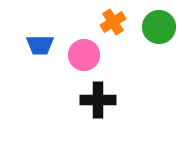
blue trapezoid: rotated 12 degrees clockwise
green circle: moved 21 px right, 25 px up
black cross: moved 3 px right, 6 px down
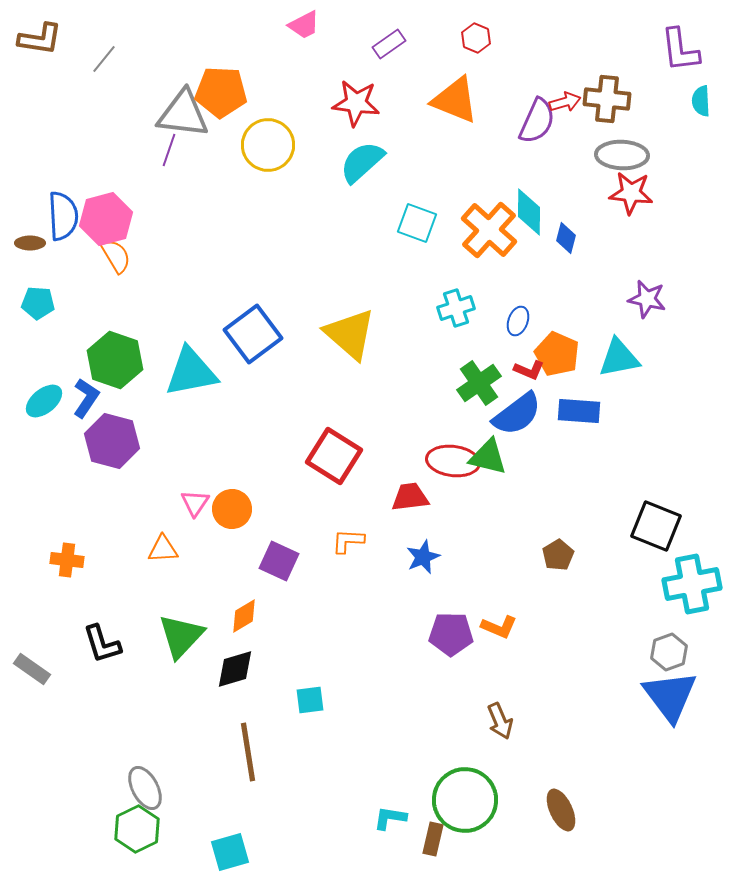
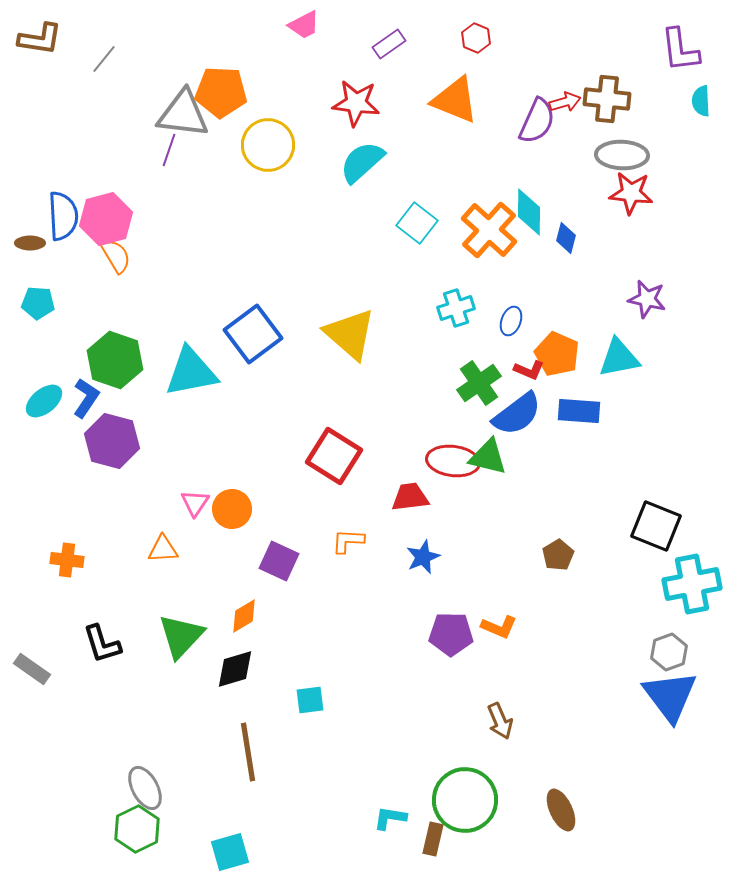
cyan square at (417, 223): rotated 18 degrees clockwise
blue ellipse at (518, 321): moved 7 px left
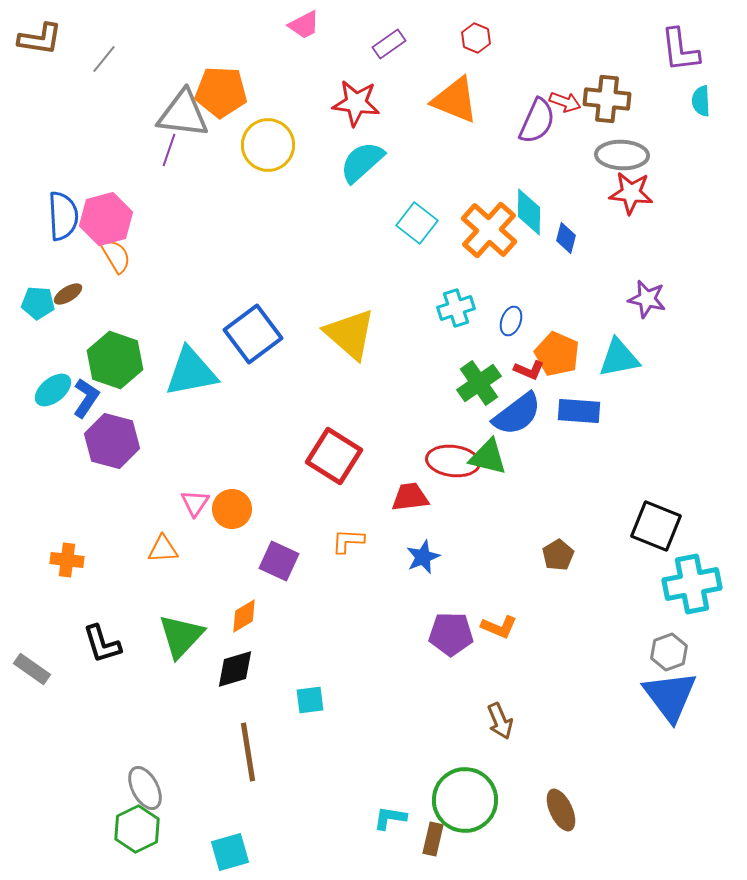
red arrow at (565, 102): rotated 36 degrees clockwise
brown ellipse at (30, 243): moved 38 px right, 51 px down; rotated 32 degrees counterclockwise
cyan ellipse at (44, 401): moved 9 px right, 11 px up
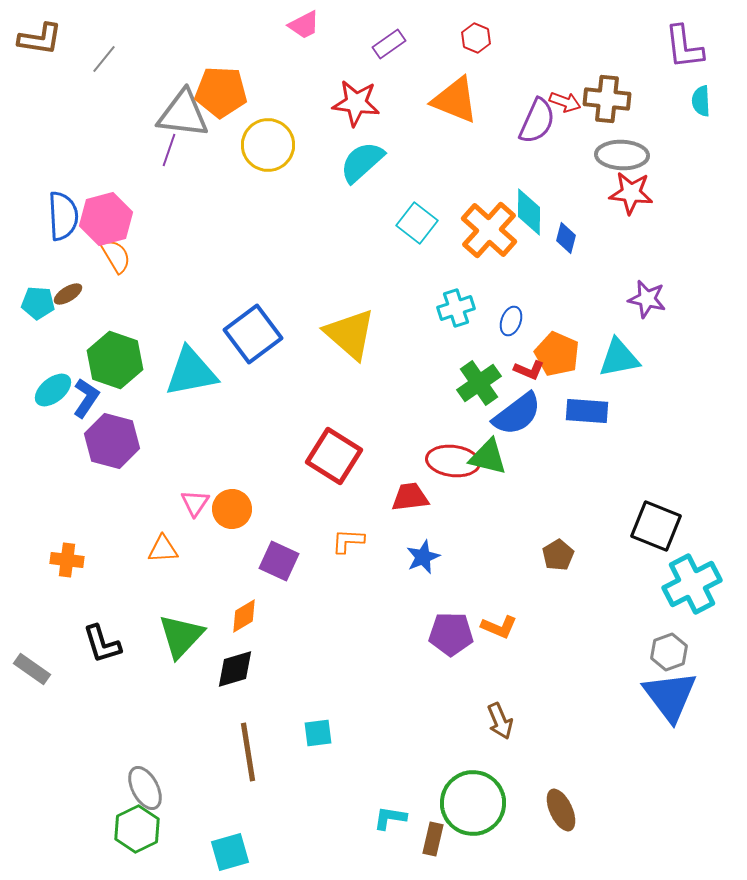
purple L-shape at (680, 50): moved 4 px right, 3 px up
blue rectangle at (579, 411): moved 8 px right
cyan cross at (692, 584): rotated 16 degrees counterclockwise
cyan square at (310, 700): moved 8 px right, 33 px down
green circle at (465, 800): moved 8 px right, 3 px down
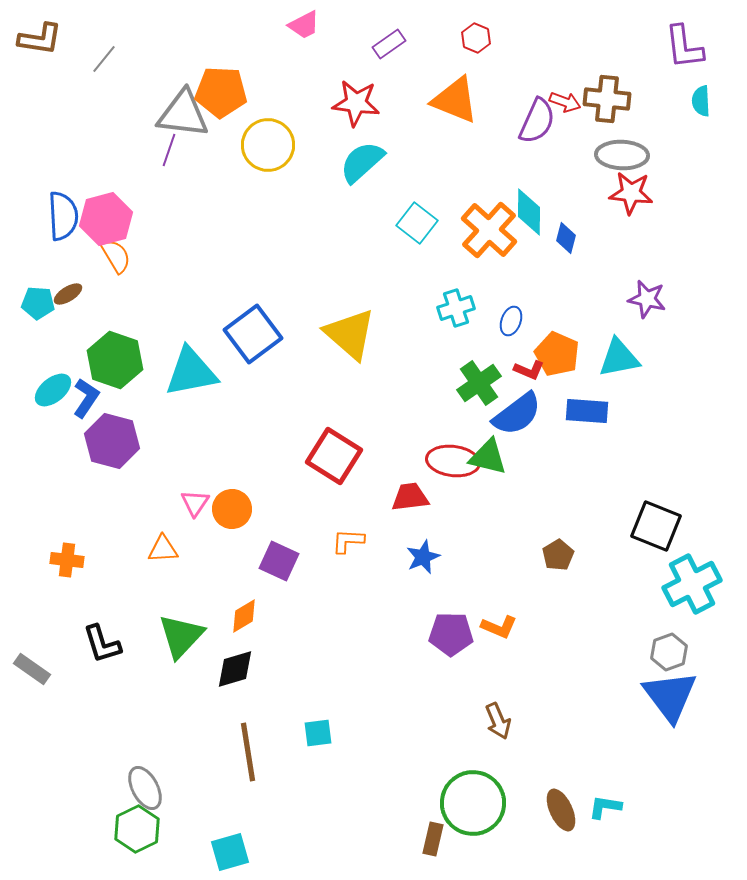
brown arrow at (500, 721): moved 2 px left
cyan L-shape at (390, 818): moved 215 px right, 11 px up
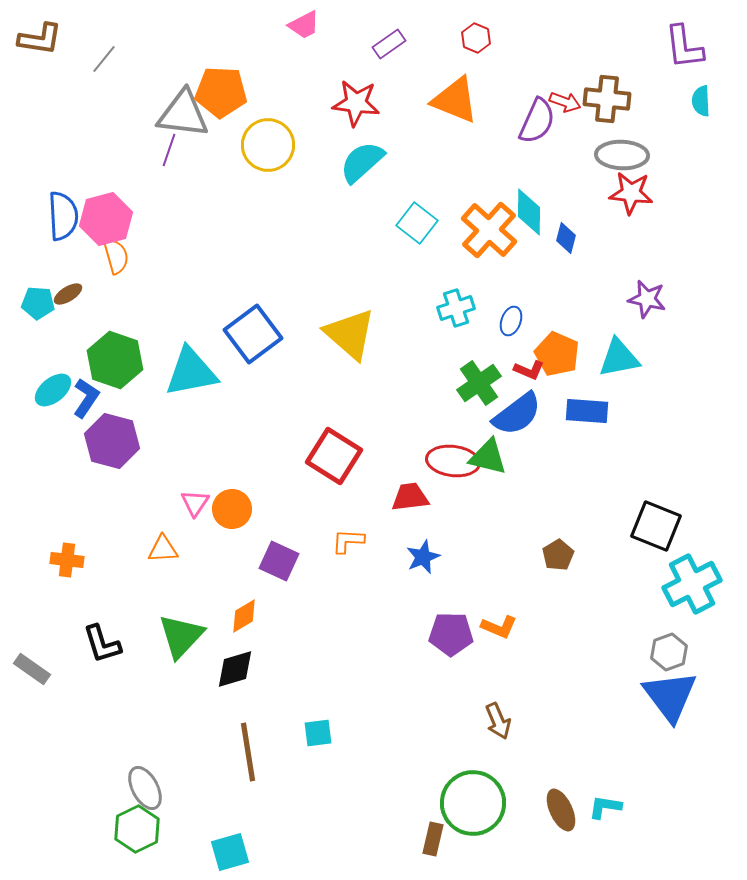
orange semicircle at (116, 256): rotated 15 degrees clockwise
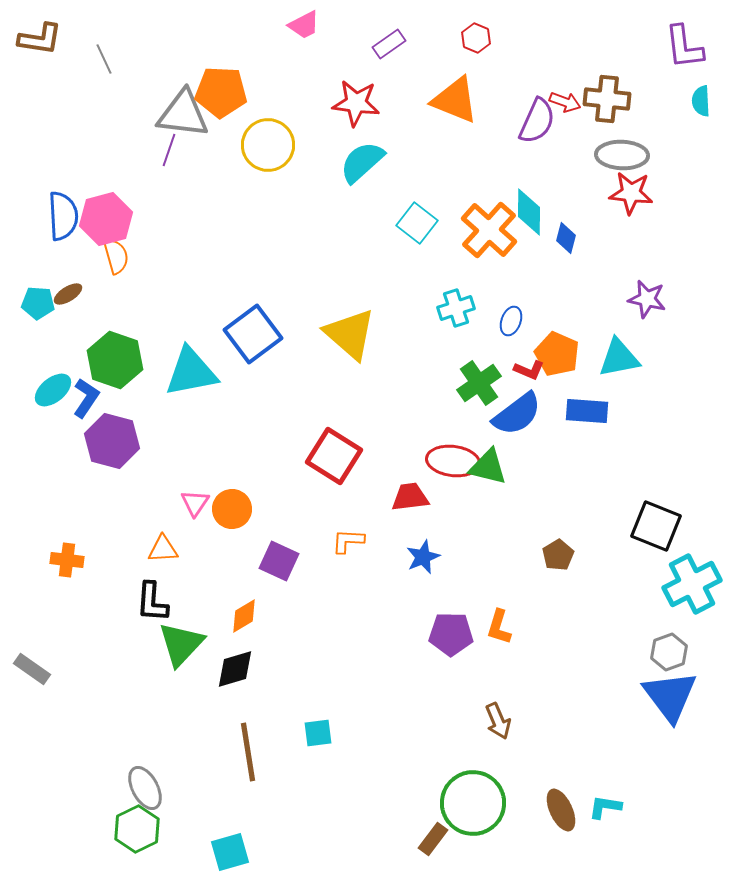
gray line at (104, 59): rotated 64 degrees counterclockwise
green triangle at (488, 457): moved 10 px down
orange L-shape at (499, 627): rotated 84 degrees clockwise
green triangle at (181, 636): moved 8 px down
black L-shape at (102, 644): moved 50 px right, 42 px up; rotated 21 degrees clockwise
brown rectangle at (433, 839): rotated 24 degrees clockwise
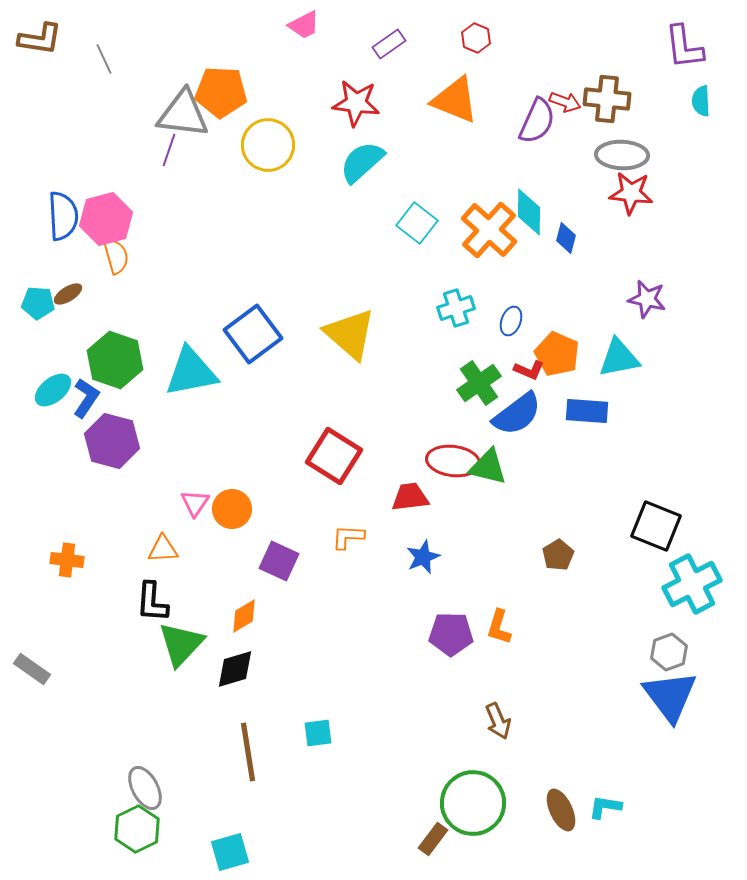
orange L-shape at (348, 541): moved 4 px up
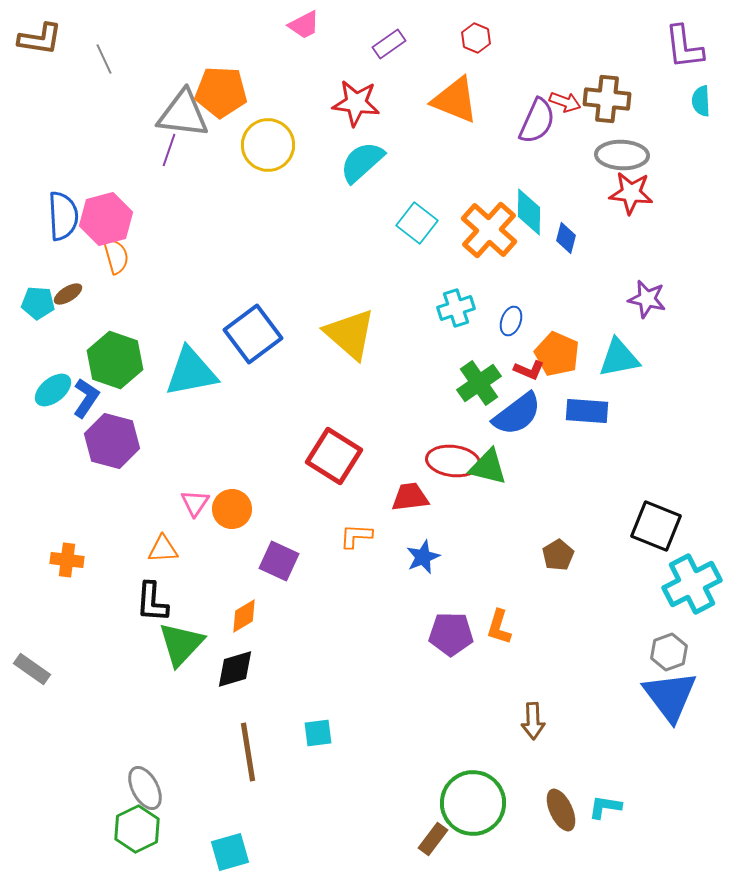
orange L-shape at (348, 537): moved 8 px right, 1 px up
brown arrow at (498, 721): moved 35 px right; rotated 21 degrees clockwise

....................

◆ **Required work**:
Retype all of the lines above without alteration, leaving the pictures out of your answer.

◆ **Output of the exercise**:
blue trapezoid: rotated 12 degrees clockwise
green circle: moved 21 px right, 25 px up
black cross: moved 3 px right, 6 px down
cyan square at (417, 223): rotated 18 degrees clockwise
blue ellipse at (518, 321): moved 7 px left
red arrow at (565, 102): rotated 36 degrees clockwise
brown ellipse at (30, 243): moved 38 px right, 51 px down; rotated 32 degrees counterclockwise
cyan ellipse at (44, 401): moved 9 px right, 11 px up
purple L-shape at (680, 50): moved 4 px right, 3 px up
blue rectangle at (579, 411): moved 8 px right
cyan cross at (692, 584): rotated 16 degrees counterclockwise
cyan square at (310, 700): moved 8 px right, 33 px down
green circle at (465, 800): moved 8 px right, 3 px down
brown arrow at (500, 721): moved 2 px left
cyan L-shape at (390, 818): moved 215 px right, 11 px up
orange semicircle at (116, 256): rotated 15 degrees clockwise
gray line at (104, 59): rotated 64 degrees counterclockwise
green triangle at (488, 457): moved 10 px down
orange L-shape at (499, 627): rotated 84 degrees clockwise
green triangle at (181, 636): moved 8 px down
black L-shape at (102, 644): moved 50 px right, 42 px up; rotated 21 degrees clockwise
brown rectangle at (433, 839): rotated 24 degrees clockwise
orange L-shape at (348, 541): moved 4 px up
orange L-shape at (348, 537): moved 8 px right, 1 px up
brown arrow at (498, 721): moved 35 px right; rotated 21 degrees clockwise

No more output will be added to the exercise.